**EXERCISE DIRECTIONS:**
Lines before the one containing "TOF2 pin GND: 5V -> GND" are left out; return that line and all lines after it, exactly, through the end of the records below.

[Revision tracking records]
--- --- ---

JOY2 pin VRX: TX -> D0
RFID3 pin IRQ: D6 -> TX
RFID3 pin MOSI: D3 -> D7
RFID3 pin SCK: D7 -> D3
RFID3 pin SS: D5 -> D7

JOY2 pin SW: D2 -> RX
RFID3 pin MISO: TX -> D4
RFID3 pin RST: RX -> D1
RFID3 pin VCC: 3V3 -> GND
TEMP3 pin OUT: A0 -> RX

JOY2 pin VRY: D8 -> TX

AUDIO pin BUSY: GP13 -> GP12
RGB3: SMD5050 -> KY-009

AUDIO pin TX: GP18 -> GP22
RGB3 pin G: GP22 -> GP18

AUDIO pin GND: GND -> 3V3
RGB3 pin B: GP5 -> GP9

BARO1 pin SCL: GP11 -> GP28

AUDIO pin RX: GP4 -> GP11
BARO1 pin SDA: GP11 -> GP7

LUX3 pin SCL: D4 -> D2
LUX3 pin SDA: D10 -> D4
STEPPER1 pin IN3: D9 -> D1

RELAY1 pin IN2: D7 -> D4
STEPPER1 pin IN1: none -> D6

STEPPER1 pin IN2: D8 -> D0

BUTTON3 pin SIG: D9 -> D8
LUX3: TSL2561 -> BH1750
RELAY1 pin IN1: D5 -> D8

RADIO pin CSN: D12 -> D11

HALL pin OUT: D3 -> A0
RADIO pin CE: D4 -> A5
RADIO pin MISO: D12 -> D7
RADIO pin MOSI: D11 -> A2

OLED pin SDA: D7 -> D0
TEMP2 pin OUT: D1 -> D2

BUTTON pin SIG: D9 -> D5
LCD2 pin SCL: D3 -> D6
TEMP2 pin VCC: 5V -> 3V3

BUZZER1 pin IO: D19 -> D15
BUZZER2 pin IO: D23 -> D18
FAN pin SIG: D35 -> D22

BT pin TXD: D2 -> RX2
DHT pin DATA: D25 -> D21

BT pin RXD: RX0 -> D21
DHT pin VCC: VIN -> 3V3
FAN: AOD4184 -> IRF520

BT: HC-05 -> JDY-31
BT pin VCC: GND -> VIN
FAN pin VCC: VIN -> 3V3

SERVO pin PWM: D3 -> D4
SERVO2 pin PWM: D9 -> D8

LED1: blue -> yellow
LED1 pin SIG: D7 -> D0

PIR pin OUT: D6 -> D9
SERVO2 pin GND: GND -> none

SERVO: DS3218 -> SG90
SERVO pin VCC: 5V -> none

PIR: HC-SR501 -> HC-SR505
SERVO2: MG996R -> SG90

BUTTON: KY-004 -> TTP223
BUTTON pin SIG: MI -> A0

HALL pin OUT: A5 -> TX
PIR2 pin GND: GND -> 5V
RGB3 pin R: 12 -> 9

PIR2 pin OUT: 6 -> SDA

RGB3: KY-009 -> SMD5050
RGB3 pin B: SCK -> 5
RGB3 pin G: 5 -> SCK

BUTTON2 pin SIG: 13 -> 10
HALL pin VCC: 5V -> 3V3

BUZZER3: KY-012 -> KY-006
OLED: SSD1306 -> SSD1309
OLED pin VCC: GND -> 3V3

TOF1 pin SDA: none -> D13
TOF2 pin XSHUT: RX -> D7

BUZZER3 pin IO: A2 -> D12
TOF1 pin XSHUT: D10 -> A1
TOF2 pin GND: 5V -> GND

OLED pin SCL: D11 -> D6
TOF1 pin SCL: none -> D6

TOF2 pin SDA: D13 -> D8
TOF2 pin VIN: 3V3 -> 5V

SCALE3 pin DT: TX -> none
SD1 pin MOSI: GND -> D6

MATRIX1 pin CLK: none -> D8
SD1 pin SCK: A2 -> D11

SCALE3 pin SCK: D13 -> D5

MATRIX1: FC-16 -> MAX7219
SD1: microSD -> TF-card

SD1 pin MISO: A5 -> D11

--- --- ---

**RESPONSE TO THIS TASK:**
TOF2 pin GND: 5V -> GND

OLED pin SCL: D11 -> D6
TOF1 pin SCL: none -> D6

TOF2 pin SDA: D13 -> D8
TOF2 pin VIN: 3V3 -> 5V

SCALE3 pin DT: TX -> none
SD1 pin MOSI: GND -> D6

MATRIX1 pin CLK: none -> D8
SD1 pin SCK: A2 -> D11

SCALE3 pin SCK: D13 -> D5

MATRIX1: FC-16 -> MAX7219
SD1: microSD -> TF-card

SD1 pin MISO: A5 -> D11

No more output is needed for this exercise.